**Source data:**
------------------------------------------------------------

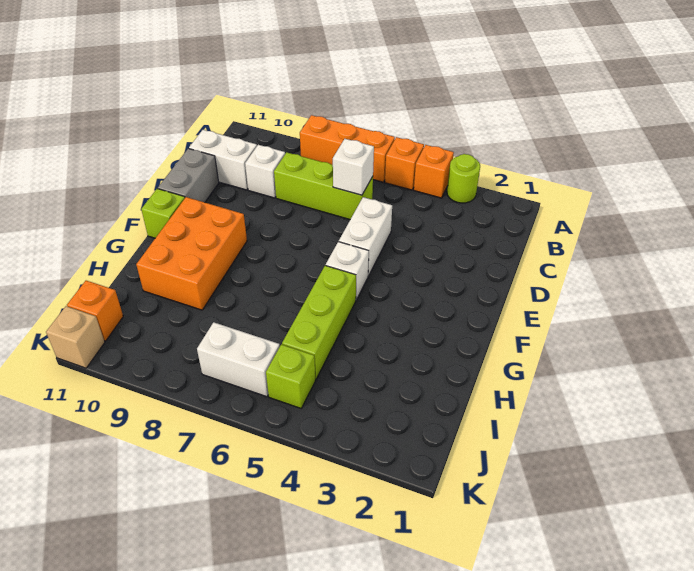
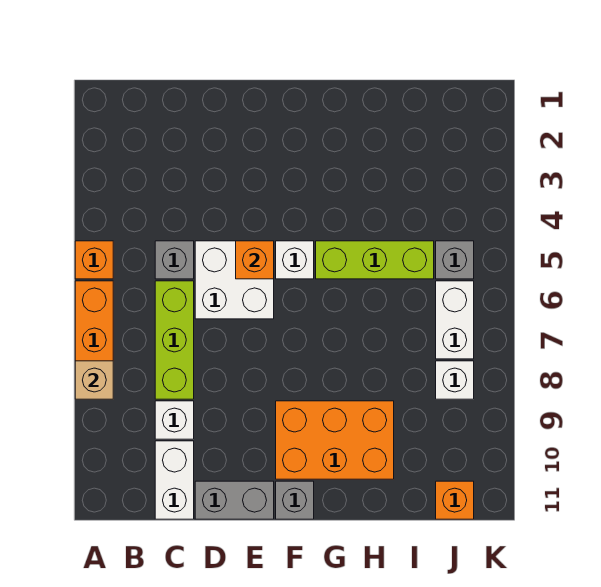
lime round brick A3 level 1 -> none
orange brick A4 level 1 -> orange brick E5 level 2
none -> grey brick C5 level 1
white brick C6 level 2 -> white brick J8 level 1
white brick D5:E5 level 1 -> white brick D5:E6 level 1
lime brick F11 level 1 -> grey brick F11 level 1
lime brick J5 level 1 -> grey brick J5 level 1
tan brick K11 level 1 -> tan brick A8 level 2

------------------------------------------------------------

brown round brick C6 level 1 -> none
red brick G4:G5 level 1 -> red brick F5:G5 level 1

------------------------------------------------------------

**Exercise details:**
Would you print exactly, and only, the lines of the data above from the line with "white brick D5:E5" through the line with "tan brick K11 level 1 -> tan brick A8 level 2", inclusive?

**Solution:**
white brick D5:E5 level 1 -> white brick D5:E6 level 1
lime brick F11 level 1 -> grey brick F11 level 1
lime brick J5 level 1 -> grey brick J5 level 1
tan brick K11 level 1 -> tan brick A8 level 2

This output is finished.